• [Problem to work on]: Without any of the pictures, transcribe all the lines below exactly.

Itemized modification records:
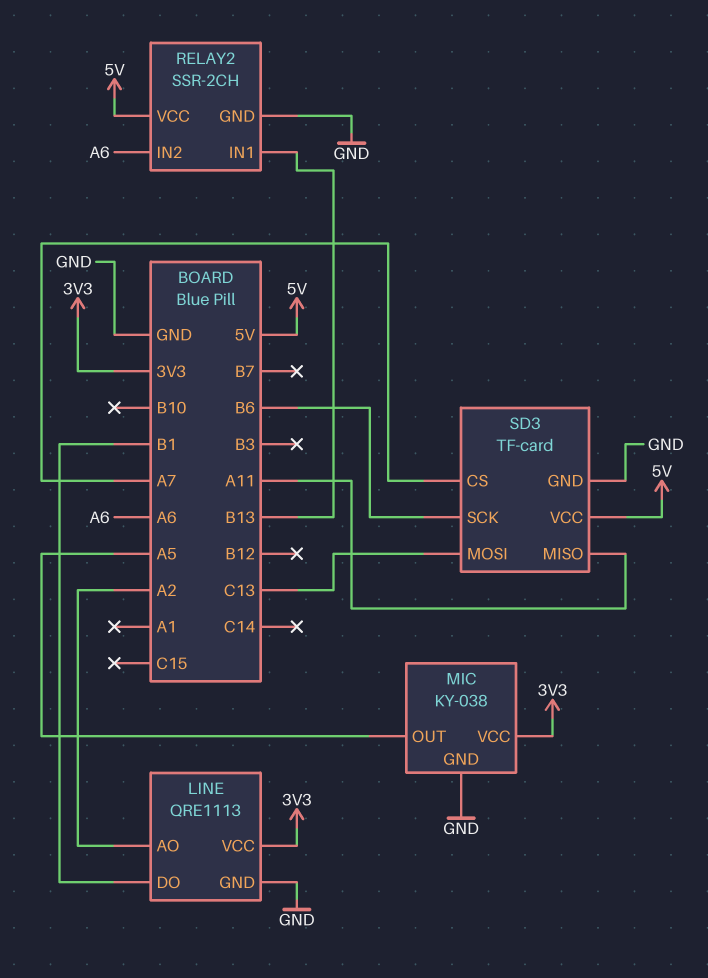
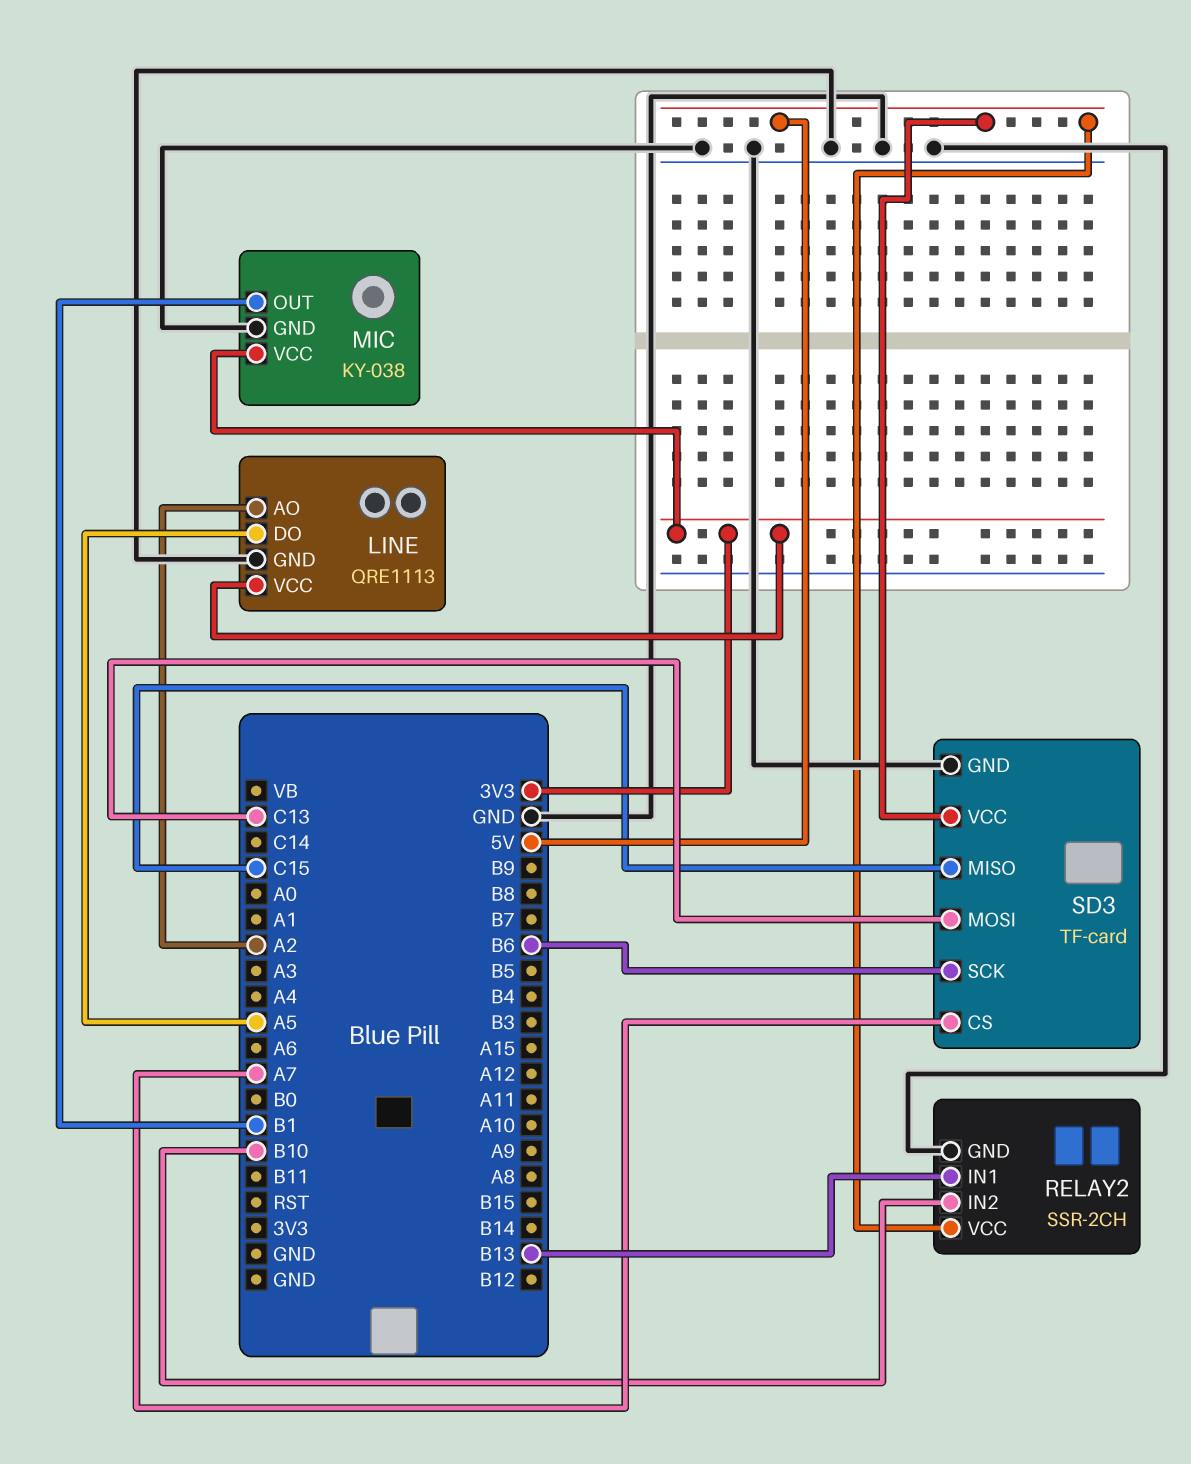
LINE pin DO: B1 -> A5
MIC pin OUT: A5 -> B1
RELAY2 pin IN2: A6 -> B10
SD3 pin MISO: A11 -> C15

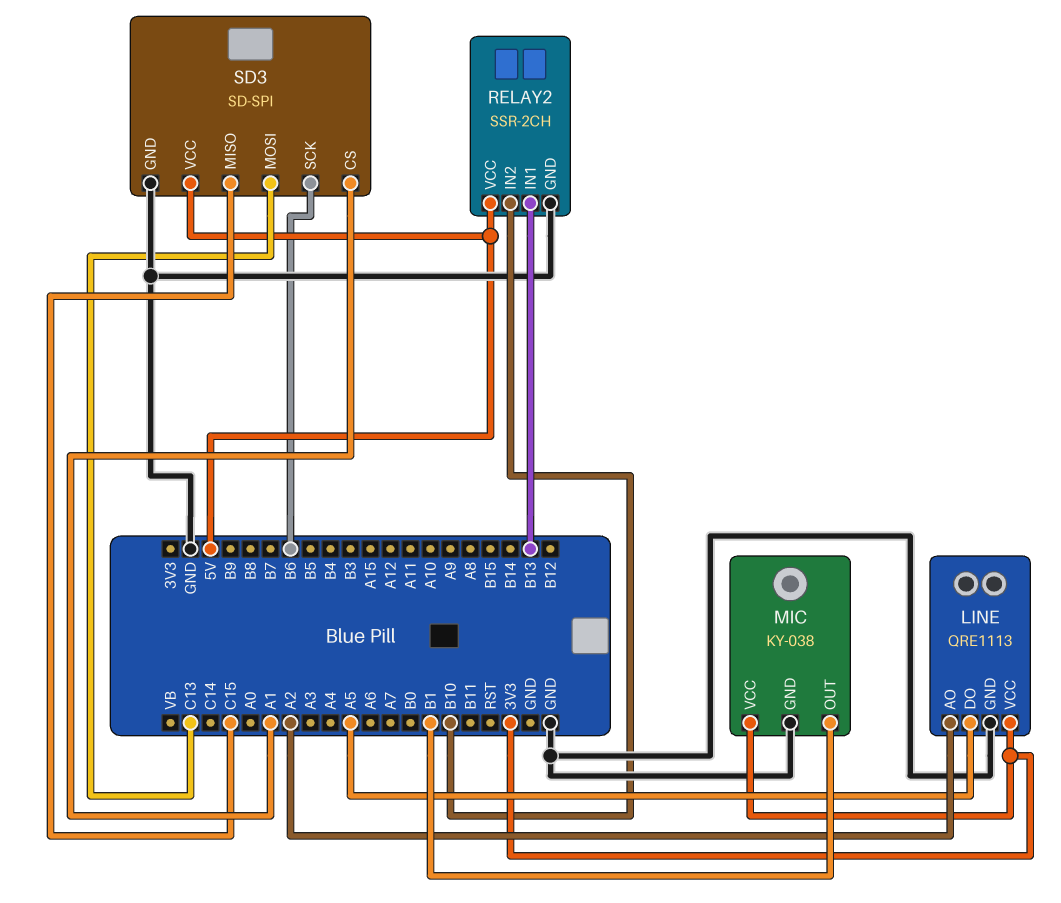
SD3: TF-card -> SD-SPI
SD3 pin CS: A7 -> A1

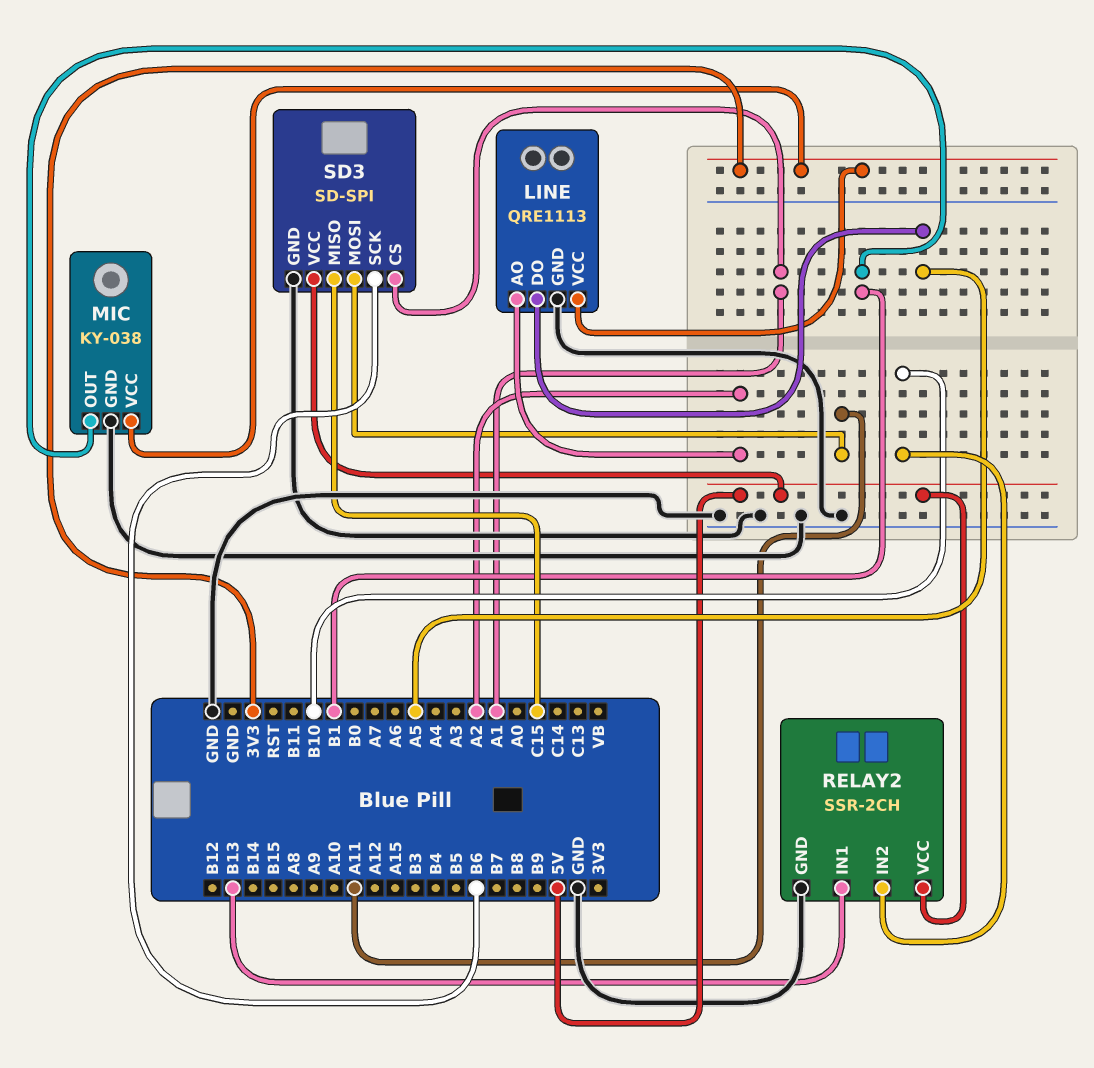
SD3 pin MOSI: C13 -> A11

• [Reply]:
LINE pin DO: B1 -> A5
MIC pin OUT: A5 -> B1
RELAY2 pin IN2: A6 -> B10
SD3 pin MISO: A11 -> C15

SD3: TF-card -> SD-SPI
SD3 pin CS: A7 -> A1

SD3 pin MOSI: C13 -> A11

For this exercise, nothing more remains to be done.